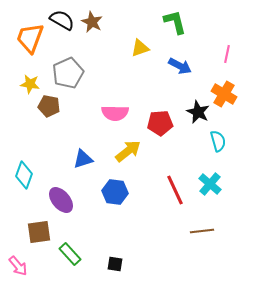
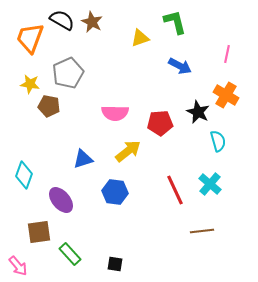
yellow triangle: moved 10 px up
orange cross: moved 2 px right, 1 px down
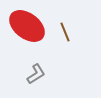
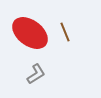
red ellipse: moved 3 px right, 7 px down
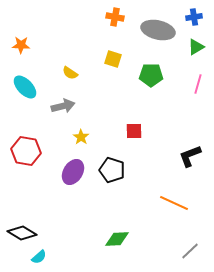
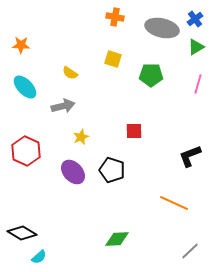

==

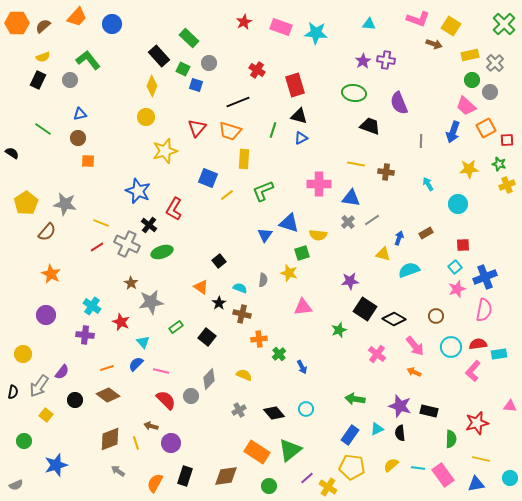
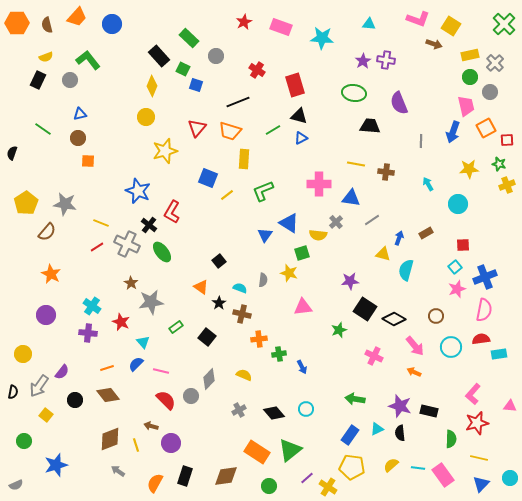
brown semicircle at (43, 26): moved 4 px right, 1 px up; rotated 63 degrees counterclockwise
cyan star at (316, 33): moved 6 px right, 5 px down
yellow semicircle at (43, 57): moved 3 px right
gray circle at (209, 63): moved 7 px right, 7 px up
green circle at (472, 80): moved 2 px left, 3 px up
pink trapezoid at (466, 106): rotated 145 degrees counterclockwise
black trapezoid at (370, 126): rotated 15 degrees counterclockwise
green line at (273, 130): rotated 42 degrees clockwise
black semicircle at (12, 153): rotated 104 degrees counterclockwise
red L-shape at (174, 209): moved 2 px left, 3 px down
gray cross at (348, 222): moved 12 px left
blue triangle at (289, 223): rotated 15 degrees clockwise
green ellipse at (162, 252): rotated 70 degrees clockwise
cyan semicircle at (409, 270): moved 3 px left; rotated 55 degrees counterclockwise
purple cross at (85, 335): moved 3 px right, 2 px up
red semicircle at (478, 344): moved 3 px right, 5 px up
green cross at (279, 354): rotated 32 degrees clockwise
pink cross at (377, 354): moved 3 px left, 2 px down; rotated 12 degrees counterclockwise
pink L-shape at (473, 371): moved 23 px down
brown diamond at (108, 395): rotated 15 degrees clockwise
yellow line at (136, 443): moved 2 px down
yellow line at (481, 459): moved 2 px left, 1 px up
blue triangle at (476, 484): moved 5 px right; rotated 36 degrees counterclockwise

Work to complete:
Where the data above reaches the line holding "purple cross at", begin printing, and stop after the line holding "blue triangle at (476, 484): moved". Each line must be reproduced exactly, with nothing else added.

Exercise response:
purple cross at (85, 335): moved 3 px right, 2 px up
red semicircle at (478, 344): moved 3 px right, 5 px up
green cross at (279, 354): rotated 32 degrees clockwise
pink cross at (377, 354): moved 3 px left, 2 px down; rotated 12 degrees counterclockwise
pink L-shape at (473, 371): moved 23 px down
brown diamond at (108, 395): rotated 15 degrees clockwise
yellow line at (136, 443): moved 2 px down
yellow line at (481, 459): moved 2 px left, 1 px up
blue triangle at (476, 484): moved 5 px right; rotated 36 degrees counterclockwise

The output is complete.